*Requirement*: Go through the listing and repeat each entry exactly, but include no pictures.
%%
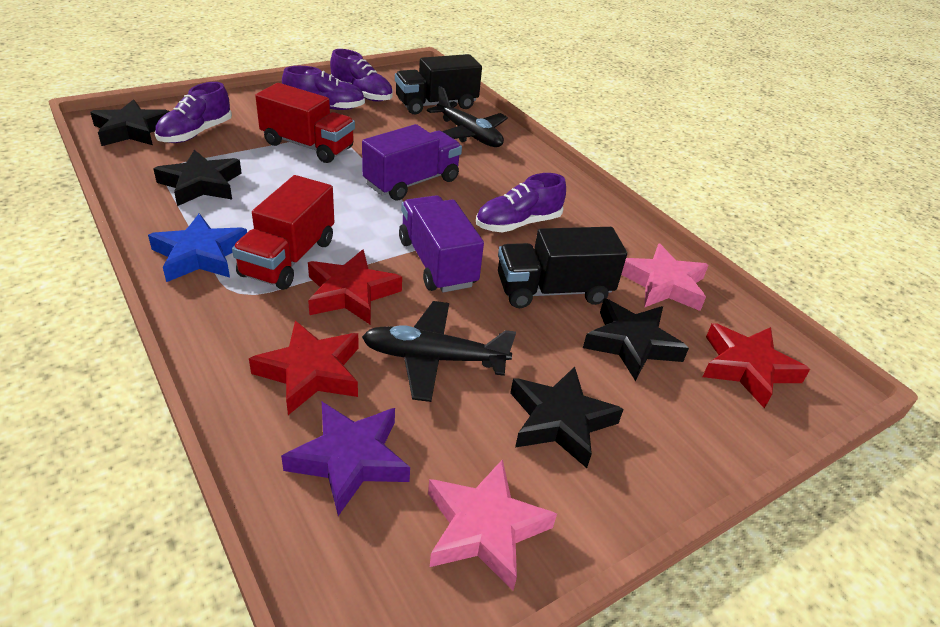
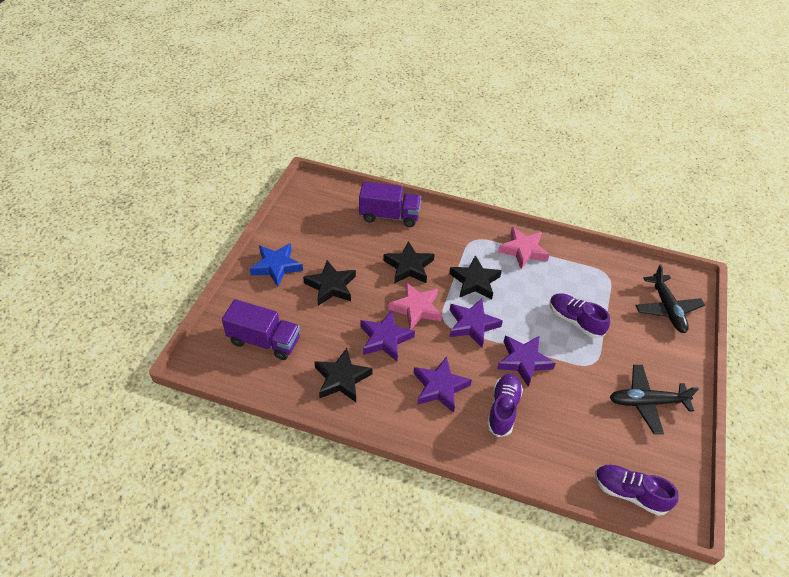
black truck: 2 -> 0
purple shoe: 4 -> 3
purple star: 1 -> 4
red star: 3 -> 0
red truck: 2 -> 0

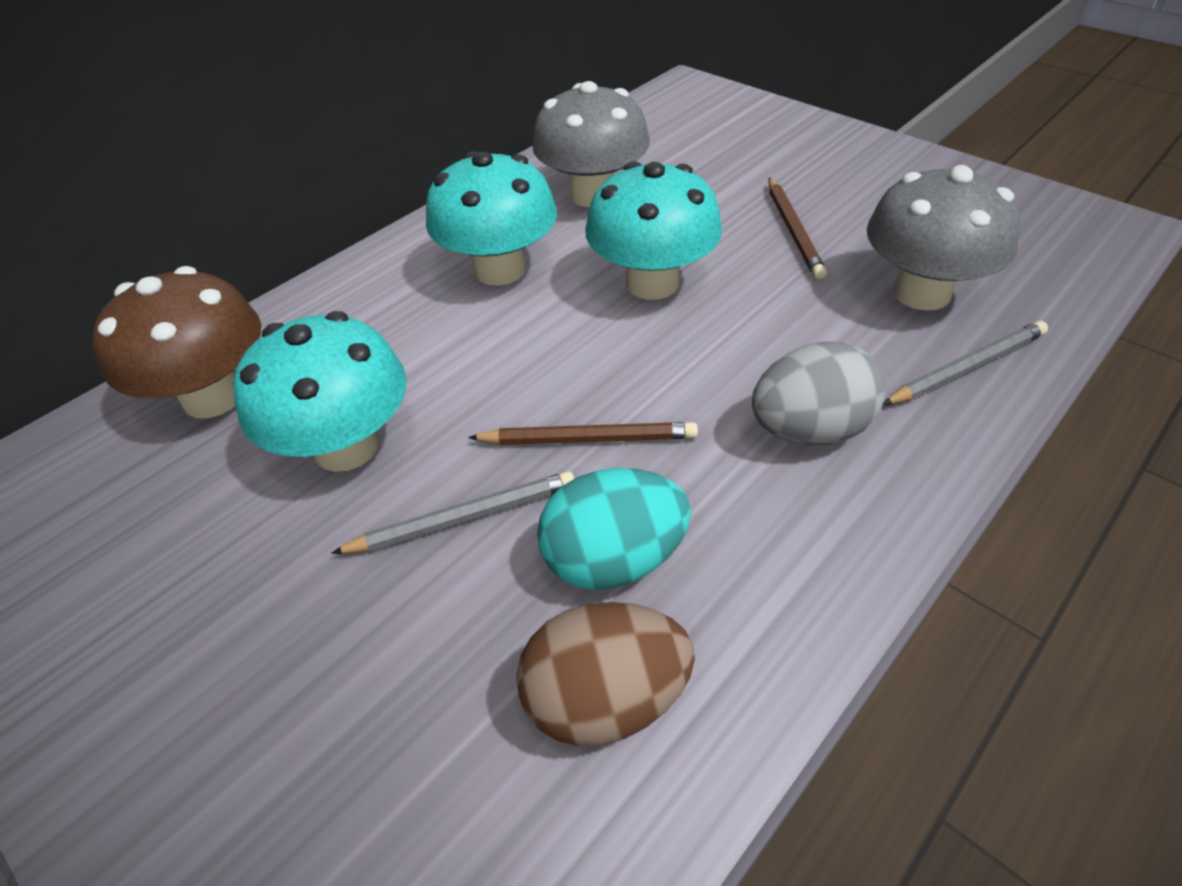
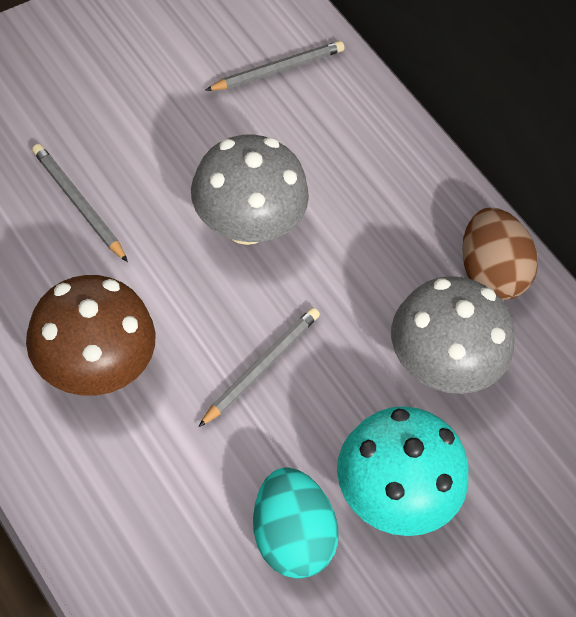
brown pencil: 2 -> 0
grey egg: 1 -> 0
grey pencil: 2 -> 3
turquoise mushroom: 3 -> 1

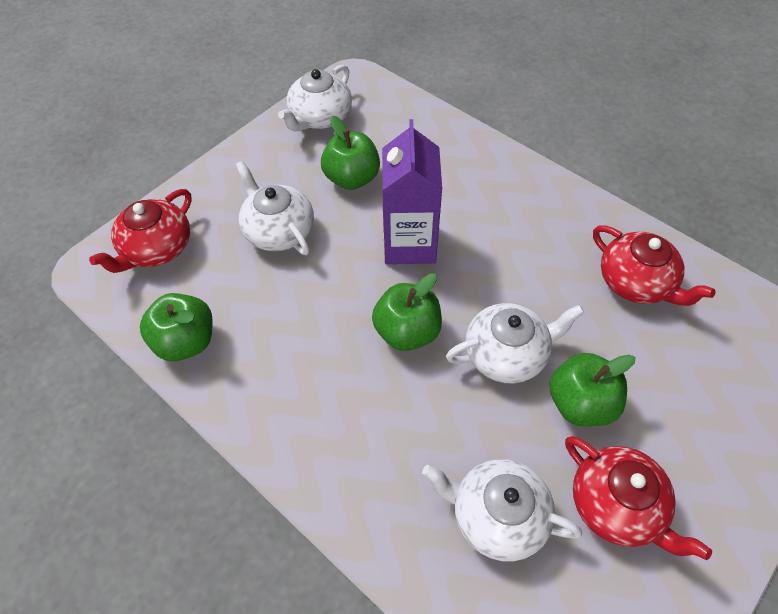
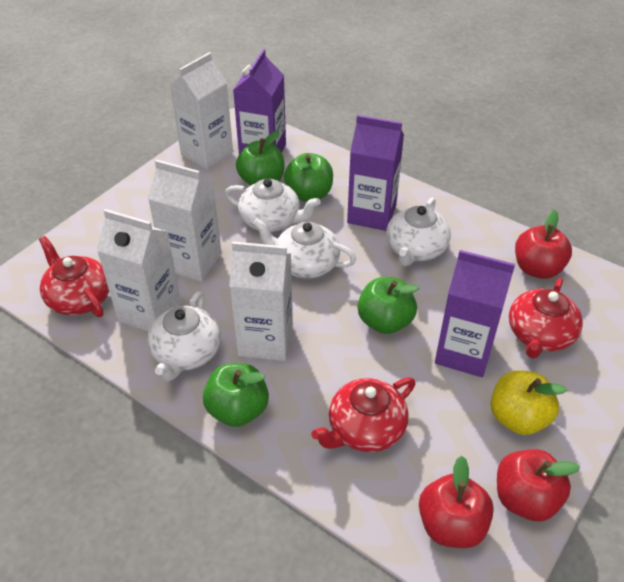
purple carton: 1 -> 3
red apple: 0 -> 3
white carton: 0 -> 4
yellow apple: 0 -> 1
%%
*Exercise response*:
black truck: 2 -> 0
purple shoe: 4 -> 3
purple star: 1 -> 4
red star: 3 -> 0
red truck: 2 -> 0

brown pencil: 2 -> 0
grey egg: 1 -> 0
grey pencil: 2 -> 3
turquoise mushroom: 3 -> 1

purple carton: 1 -> 3
red apple: 0 -> 3
white carton: 0 -> 4
yellow apple: 0 -> 1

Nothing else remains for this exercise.